TASK GOAL
Would you return the entries below exactly from the line containing "LINE1 pin AO: A2 -> 5" onward, ending with the final line and including it, and nothing else?

ENTRIES SUPPLIED
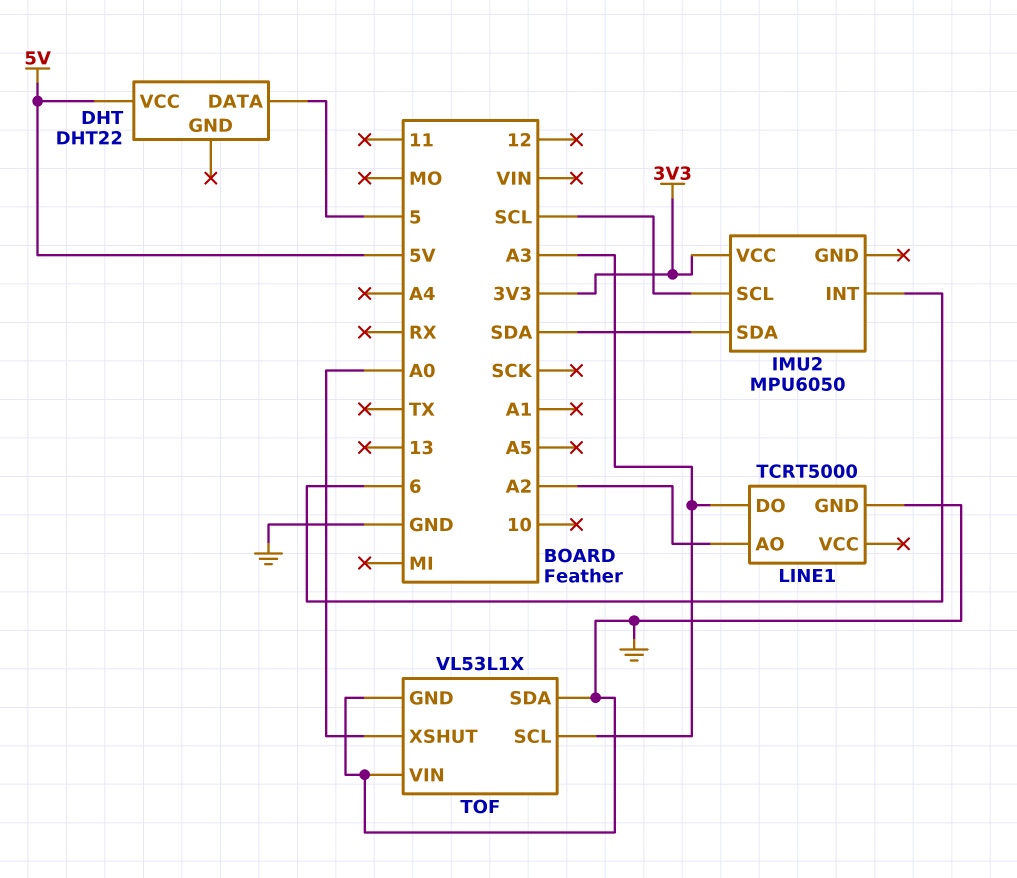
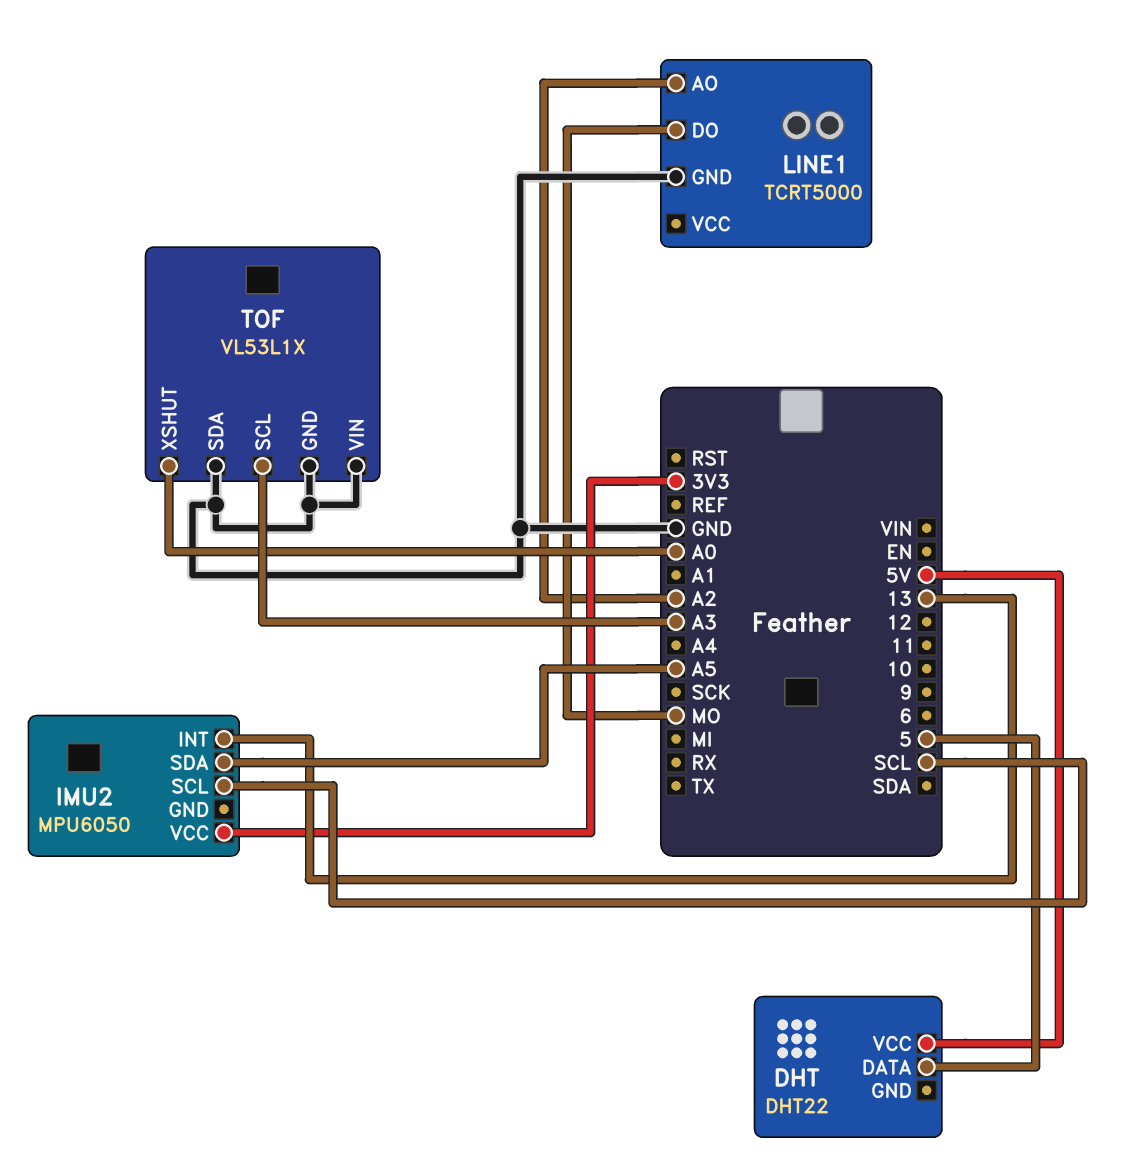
IMU2 pin INT: 6 -> 13
IMU2 pin SDA: SDA -> A5
LINE1 pin DO: A3 -> MO

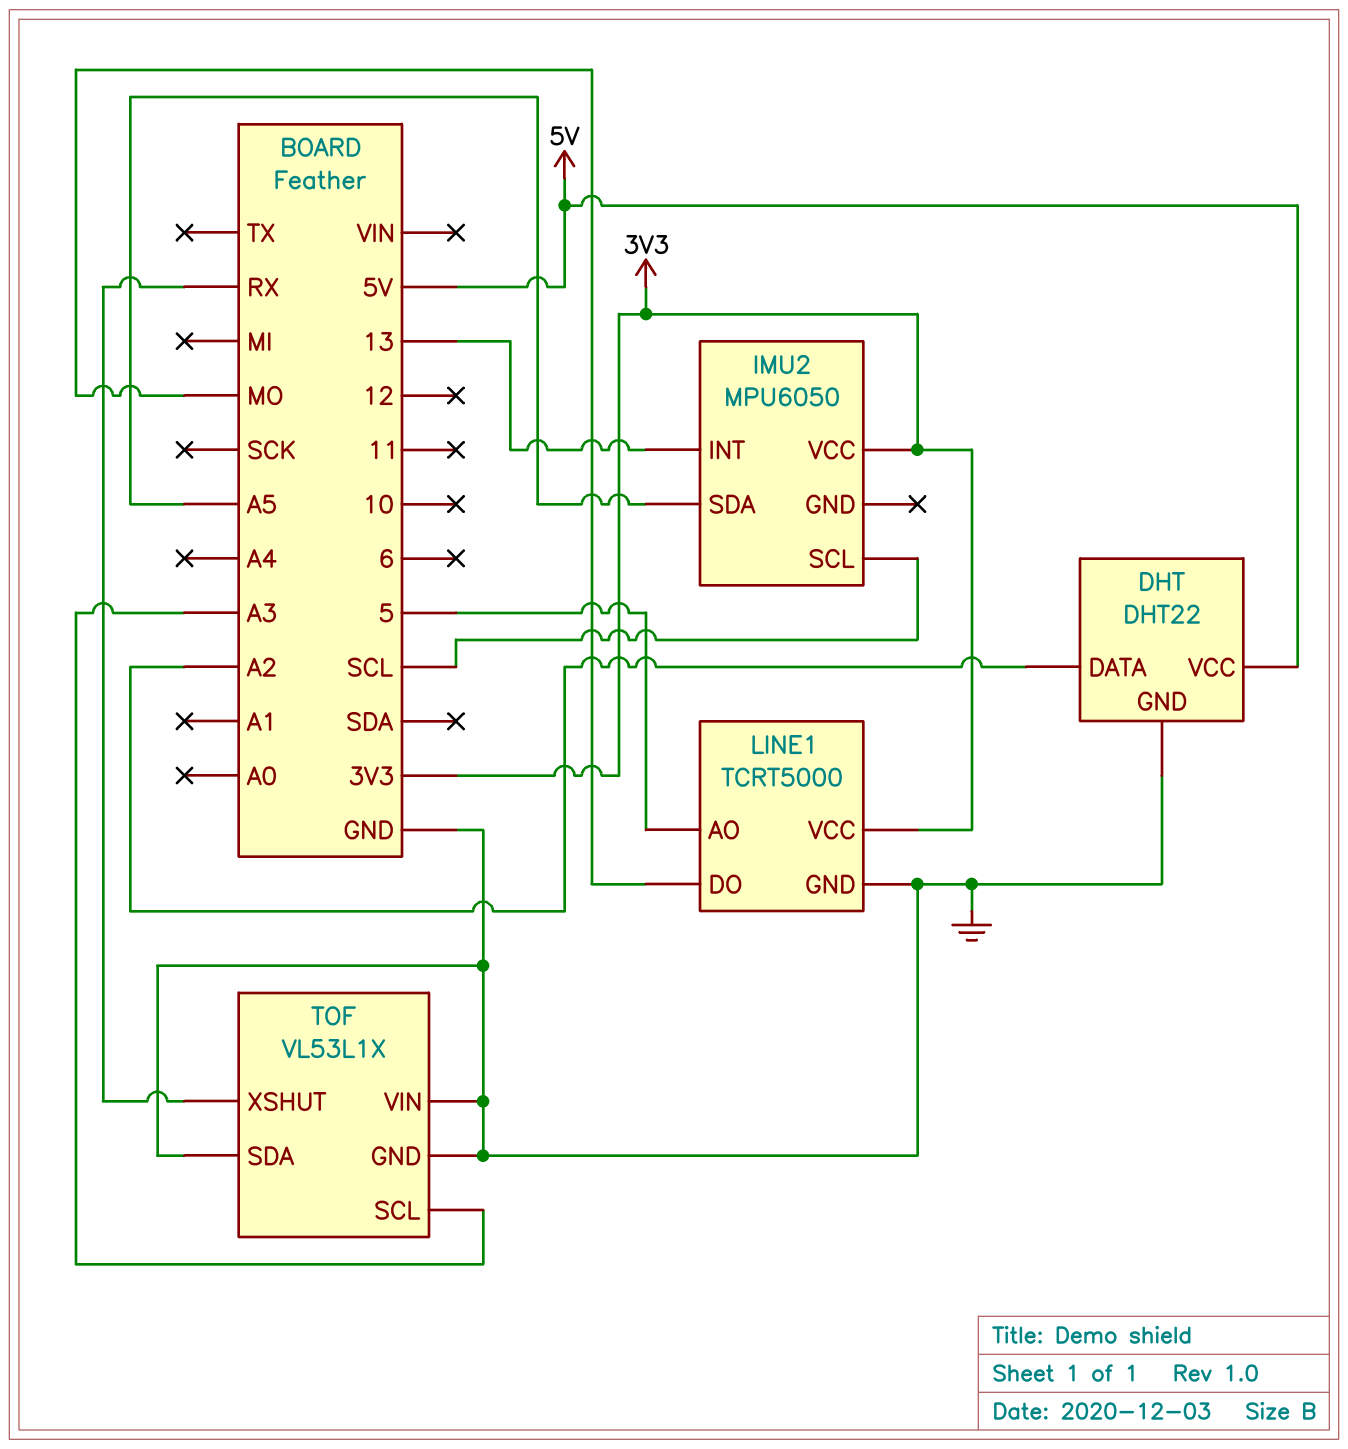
DHT pin DATA: 5 -> A2
DHT pin GND: none -> GND
LINE1 pin AO: A2 -> 5
LINE1 pin VCC: none -> 3V3
TOF pin XSHUT: A0 -> RX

SOLVED EXERCISE
LINE1 pin AO: A2 -> 5
LINE1 pin VCC: none -> 3V3
TOF pin XSHUT: A0 -> RX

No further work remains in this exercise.